[Exercise inputs start]

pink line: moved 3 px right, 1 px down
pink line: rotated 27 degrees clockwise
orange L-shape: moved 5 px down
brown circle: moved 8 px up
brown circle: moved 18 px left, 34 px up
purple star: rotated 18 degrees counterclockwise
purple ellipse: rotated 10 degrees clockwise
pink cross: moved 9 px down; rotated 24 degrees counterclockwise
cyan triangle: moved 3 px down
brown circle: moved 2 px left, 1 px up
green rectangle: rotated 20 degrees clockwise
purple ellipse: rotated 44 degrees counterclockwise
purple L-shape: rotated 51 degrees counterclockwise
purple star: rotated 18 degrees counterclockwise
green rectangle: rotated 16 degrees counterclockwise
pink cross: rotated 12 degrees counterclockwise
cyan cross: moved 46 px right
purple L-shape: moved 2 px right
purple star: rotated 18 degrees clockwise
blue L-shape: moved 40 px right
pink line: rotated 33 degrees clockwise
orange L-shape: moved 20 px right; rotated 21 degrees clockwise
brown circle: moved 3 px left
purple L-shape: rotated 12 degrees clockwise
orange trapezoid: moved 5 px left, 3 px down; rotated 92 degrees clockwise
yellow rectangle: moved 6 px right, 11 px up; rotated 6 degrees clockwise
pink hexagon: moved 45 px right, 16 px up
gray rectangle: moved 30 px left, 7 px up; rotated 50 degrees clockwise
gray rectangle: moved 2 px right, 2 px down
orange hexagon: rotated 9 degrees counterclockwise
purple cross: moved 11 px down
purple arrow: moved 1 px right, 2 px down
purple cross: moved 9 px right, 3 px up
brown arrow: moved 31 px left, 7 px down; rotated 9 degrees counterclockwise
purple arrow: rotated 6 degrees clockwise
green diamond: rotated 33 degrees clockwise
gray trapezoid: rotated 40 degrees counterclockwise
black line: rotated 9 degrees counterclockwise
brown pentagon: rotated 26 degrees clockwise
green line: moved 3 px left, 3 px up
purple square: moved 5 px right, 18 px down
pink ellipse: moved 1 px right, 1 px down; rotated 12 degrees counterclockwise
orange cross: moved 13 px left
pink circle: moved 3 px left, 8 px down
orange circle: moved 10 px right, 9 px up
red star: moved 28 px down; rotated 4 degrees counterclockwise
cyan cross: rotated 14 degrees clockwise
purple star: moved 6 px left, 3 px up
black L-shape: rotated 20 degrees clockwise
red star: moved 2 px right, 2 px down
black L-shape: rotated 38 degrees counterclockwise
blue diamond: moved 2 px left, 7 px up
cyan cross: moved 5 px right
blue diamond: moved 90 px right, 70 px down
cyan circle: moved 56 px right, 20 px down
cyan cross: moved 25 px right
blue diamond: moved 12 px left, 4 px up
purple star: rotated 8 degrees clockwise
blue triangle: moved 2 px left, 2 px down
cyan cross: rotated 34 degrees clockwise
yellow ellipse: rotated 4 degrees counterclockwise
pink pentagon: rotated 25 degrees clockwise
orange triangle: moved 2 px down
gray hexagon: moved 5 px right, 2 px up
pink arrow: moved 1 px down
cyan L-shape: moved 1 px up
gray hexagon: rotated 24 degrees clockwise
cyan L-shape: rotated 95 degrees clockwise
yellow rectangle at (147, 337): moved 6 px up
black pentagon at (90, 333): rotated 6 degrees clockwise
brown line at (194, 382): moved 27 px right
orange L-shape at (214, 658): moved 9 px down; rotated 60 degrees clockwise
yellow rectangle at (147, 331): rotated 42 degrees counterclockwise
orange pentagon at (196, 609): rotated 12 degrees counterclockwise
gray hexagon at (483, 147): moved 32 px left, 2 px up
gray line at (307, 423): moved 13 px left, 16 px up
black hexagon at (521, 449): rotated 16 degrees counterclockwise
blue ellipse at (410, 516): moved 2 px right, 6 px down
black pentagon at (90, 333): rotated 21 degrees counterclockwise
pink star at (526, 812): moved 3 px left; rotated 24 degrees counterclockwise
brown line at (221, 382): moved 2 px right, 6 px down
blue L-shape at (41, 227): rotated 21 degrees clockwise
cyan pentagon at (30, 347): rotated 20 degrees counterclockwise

[Exercise inputs end]

▶ **Exercise task**:
Rewrite all of the records above, swapping "purple" for "violet" everywhere and leaving every other word as it is.

▶ **Response**:
pink line: moved 3 px right, 1 px down
pink line: rotated 27 degrees clockwise
orange L-shape: moved 5 px down
brown circle: moved 8 px up
brown circle: moved 18 px left, 34 px up
violet star: rotated 18 degrees counterclockwise
violet ellipse: rotated 10 degrees clockwise
pink cross: moved 9 px down; rotated 24 degrees counterclockwise
cyan triangle: moved 3 px down
brown circle: moved 2 px left, 1 px up
green rectangle: rotated 20 degrees clockwise
violet ellipse: rotated 44 degrees counterclockwise
violet L-shape: rotated 51 degrees counterclockwise
violet star: rotated 18 degrees counterclockwise
green rectangle: rotated 16 degrees counterclockwise
pink cross: rotated 12 degrees counterclockwise
cyan cross: moved 46 px right
violet L-shape: moved 2 px right
violet star: rotated 18 degrees clockwise
blue L-shape: moved 40 px right
pink line: rotated 33 degrees clockwise
orange L-shape: moved 20 px right; rotated 21 degrees clockwise
brown circle: moved 3 px left
violet L-shape: rotated 12 degrees clockwise
orange trapezoid: moved 5 px left, 3 px down; rotated 92 degrees clockwise
yellow rectangle: moved 6 px right, 11 px up; rotated 6 degrees clockwise
pink hexagon: moved 45 px right, 16 px up
gray rectangle: moved 30 px left, 7 px up; rotated 50 degrees clockwise
gray rectangle: moved 2 px right, 2 px down
orange hexagon: rotated 9 degrees counterclockwise
violet cross: moved 11 px down
violet arrow: moved 1 px right, 2 px down
violet cross: moved 9 px right, 3 px up
brown arrow: moved 31 px left, 7 px down; rotated 9 degrees counterclockwise
violet arrow: rotated 6 degrees clockwise
green diamond: rotated 33 degrees clockwise
gray trapezoid: rotated 40 degrees counterclockwise
black line: rotated 9 degrees counterclockwise
brown pentagon: rotated 26 degrees clockwise
green line: moved 3 px left, 3 px up
violet square: moved 5 px right, 18 px down
pink ellipse: moved 1 px right, 1 px down; rotated 12 degrees counterclockwise
orange cross: moved 13 px left
pink circle: moved 3 px left, 8 px down
orange circle: moved 10 px right, 9 px up
red star: moved 28 px down; rotated 4 degrees counterclockwise
cyan cross: rotated 14 degrees clockwise
violet star: moved 6 px left, 3 px up
black L-shape: rotated 20 degrees clockwise
red star: moved 2 px right, 2 px down
black L-shape: rotated 38 degrees counterclockwise
blue diamond: moved 2 px left, 7 px up
cyan cross: moved 5 px right
blue diamond: moved 90 px right, 70 px down
cyan circle: moved 56 px right, 20 px down
cyan cross: moved 25 px right
blue diamond: moved 12 px left, 4 px up
violet star: rotated 8 degrees clockwise
blue triangle: moved 2 px left, 2 px down
cyan cross: rotated 34 degrees clockwise
yellow ellipse: rotated 4 degrees counterclockwise
pink pentagon: rotated 25 degrees clockwise
orange triangle: moved 2 px down
gray hexagon: moved 5 px right, 2 px up
pink arrow: moved 1 px down
cyan L-shape: moved 1 px up
gray hexagon: rotated 24 degrees clockwise
cyan L-shape: rotated 95 degrees clockwise
yellow rectangle at (147, 337): moved 6 px up
black pentagon at (90, 333): rotated 6 degrees clockwise
brown line at (194, 382): moved 27 px right
orange L-shape at (214, 658): moved 9 px down; rotated 60 degrees clockwise
yellow rectangle at (147, 331): rotated 42 degrees counterclockwise
orange pentagon at (196, 609): rotated 12 degrees counterclockwise
gray hexagon at (483, 147): moved 32 px left, 2 px up
gray line at (307, 423): moved 13 px left, 16 px up
black hexagon at (521, 449): rotated 16 degrees counterclockwise
blue ellipse at (410, 516): moved 2 px right, 6 px down
black pentagon at (90, 333): rotated 21 degrees counterclockwise
pink star at (526, 812): moved 3 px left; rotated 24 degrees counterclockwise
brown line at (221, 382): moved 2 px right, 6 px down
blue L-shape at (41, 227): rotated 21 degrees clockwise
cyan pentagon at (30, 347): rotated 20 degrees counterclockwise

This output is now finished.